Records from a data collection:
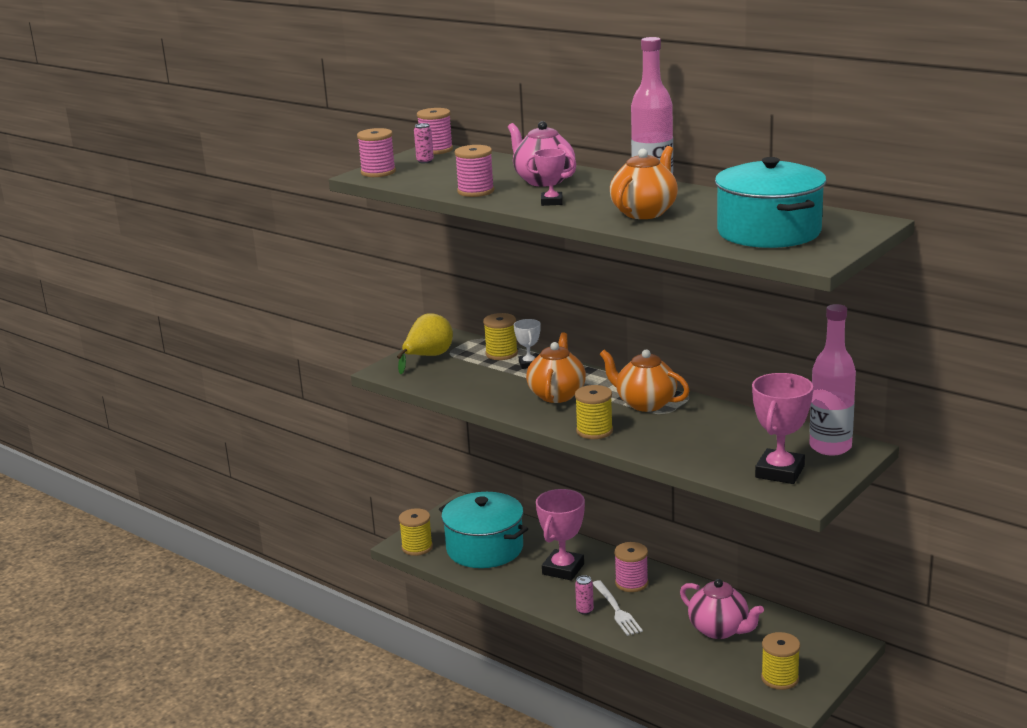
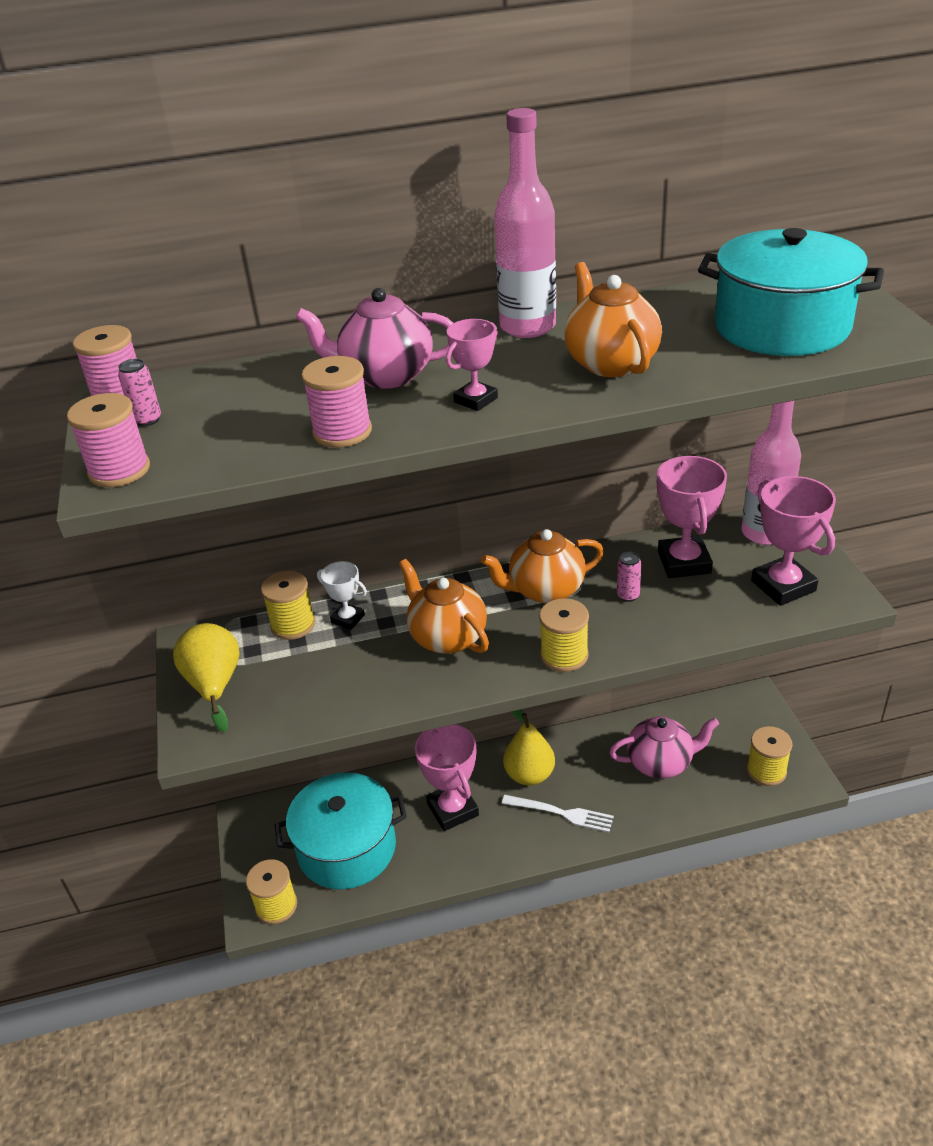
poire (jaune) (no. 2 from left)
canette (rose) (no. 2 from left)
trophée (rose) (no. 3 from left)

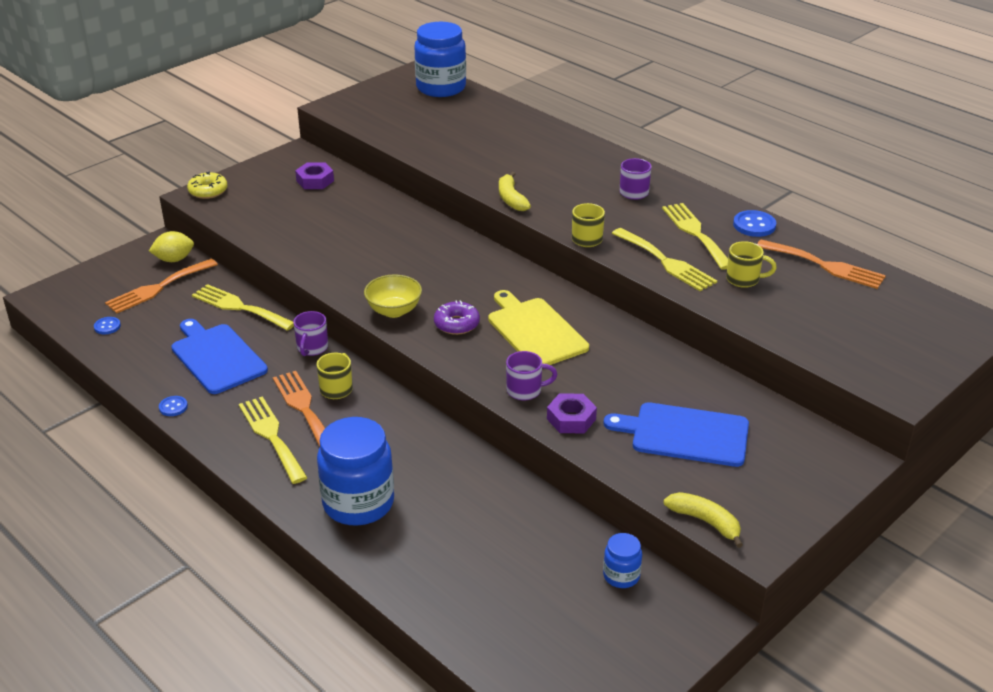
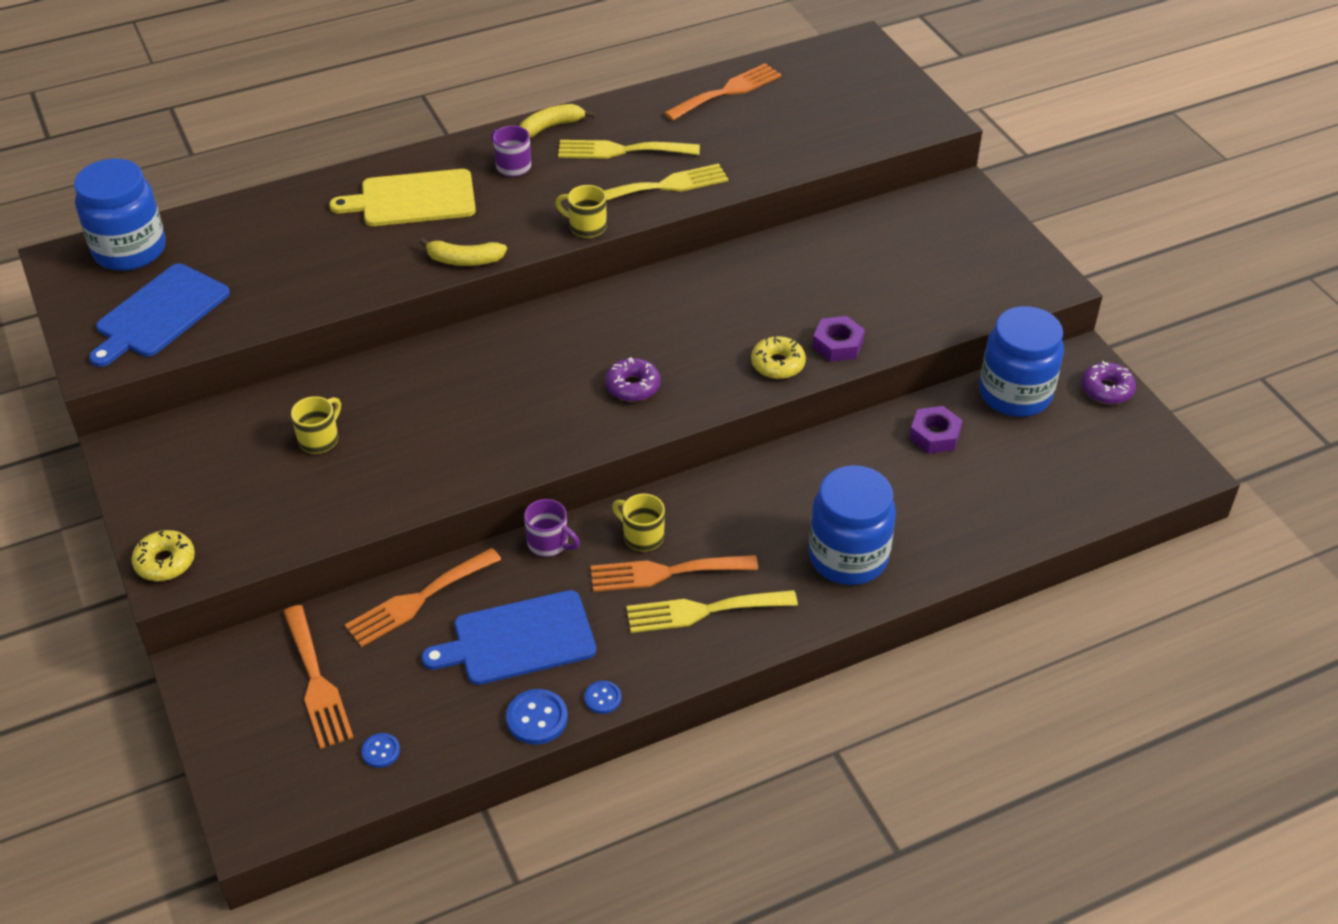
planche à découper (bleu) (no. 1 from left)
tasse (jaune) (no. 1 from left)
planche à découper (jaune)
fourchette (orange) (no. 2 from left)
bouton (bleu) (no. 2 from left)
banane (jaune) (no. 2 from left)
beignet (jaune) (no. 2 from left)
écrou (violet) (no. 2 from left)
bocal (bleu) (no. 3 from left)
beignet (violet) (no. 2 from left)
citron (jaune)
bol (jaune)

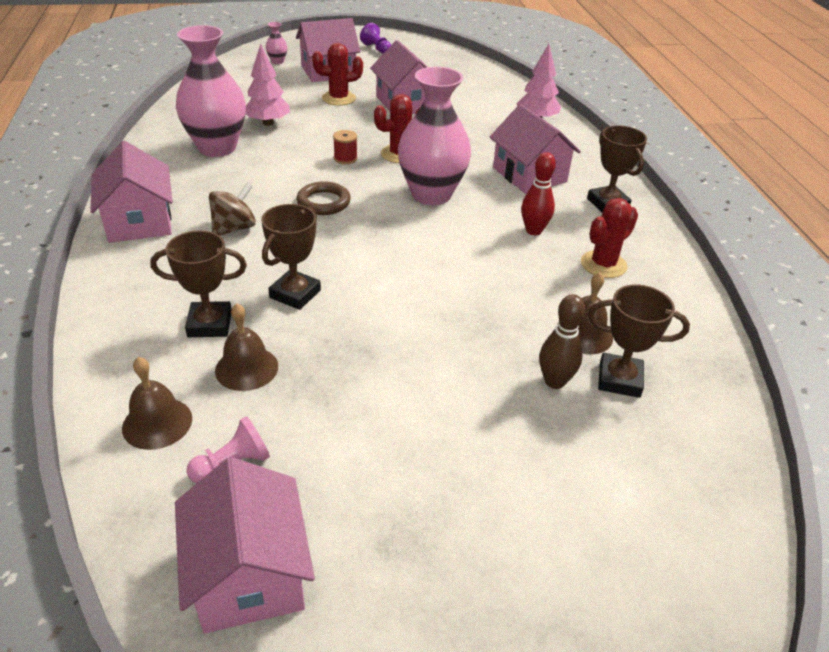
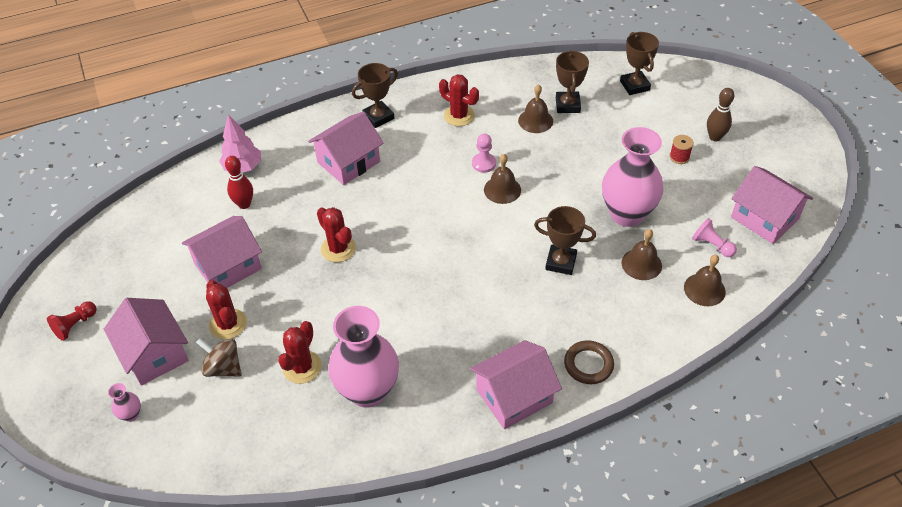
pion (rouge)
toupie (marron)
quille (rouge)
cactus (rouge) (no. 2 from left)
pion (rose) (no. 1 from left)
cloche (marron) (no. 1 from left)
anneau (marron)
vase (rose) (no. 3 from left)
trophée (marron) (no. 4 from left)
bobine (rouge)
quille (marron)
maison (rose) (no. 5 from left)

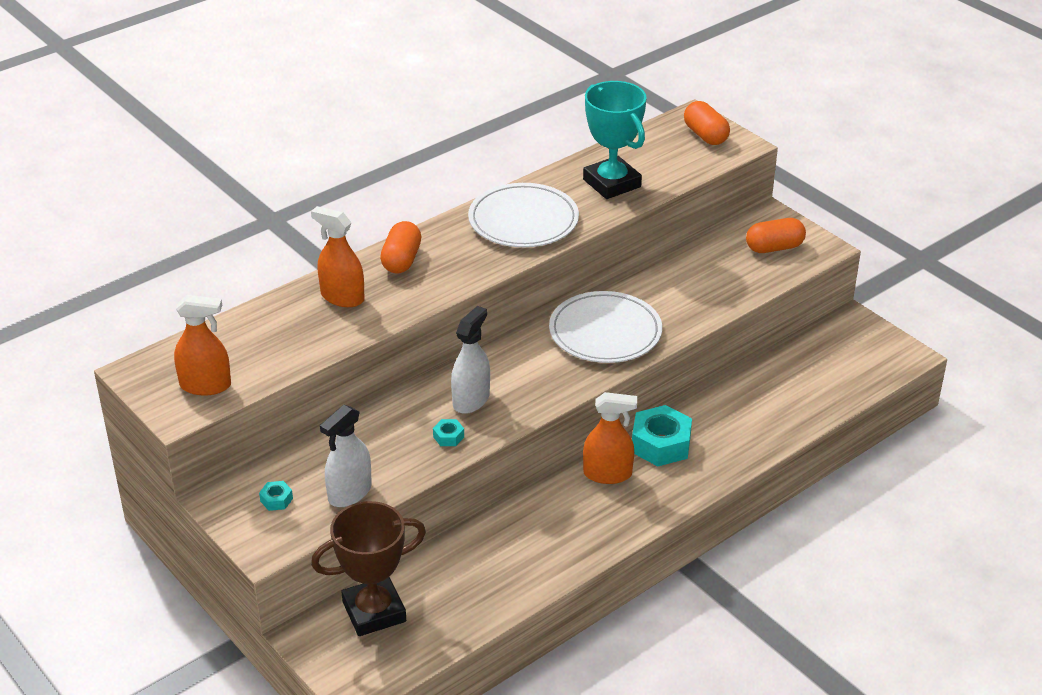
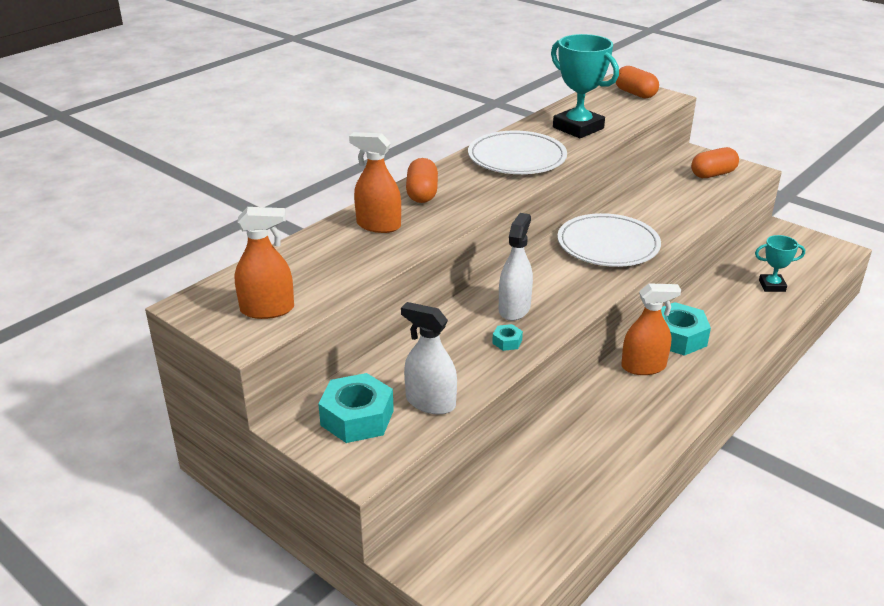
écrou (turquoise) (no. 1 from left)
vaporisateur (blanc) (no. 1 from left)
trophée (turquoise) (no. 2 from left)
trophée (marron)

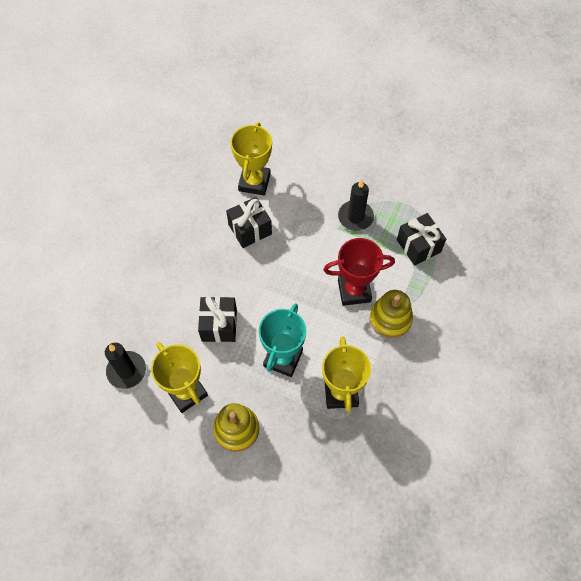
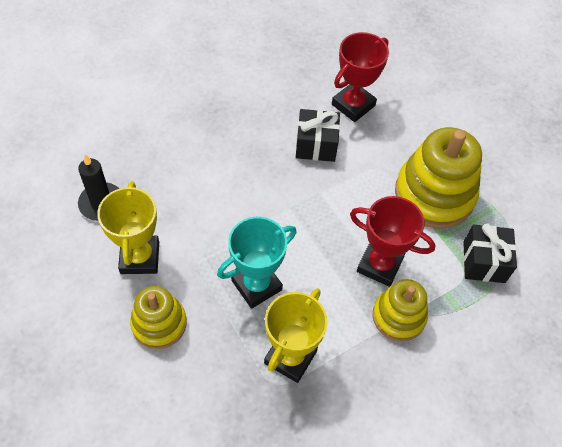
trophée (rouge) (no. 1 from left)
jouet à empiler (jaune) (no. 3 from left)
cadeau (noir) (no. 1 from left in the first image)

### What is expected
An exact copy of the lines above, from the first through the line that holds "canette (rose) (no. 2 from left)", is what is needed; leave the pictures out.

### Task answer
poire (jaune) (no. 2 from left)
canette (rose) (no. 2 from left)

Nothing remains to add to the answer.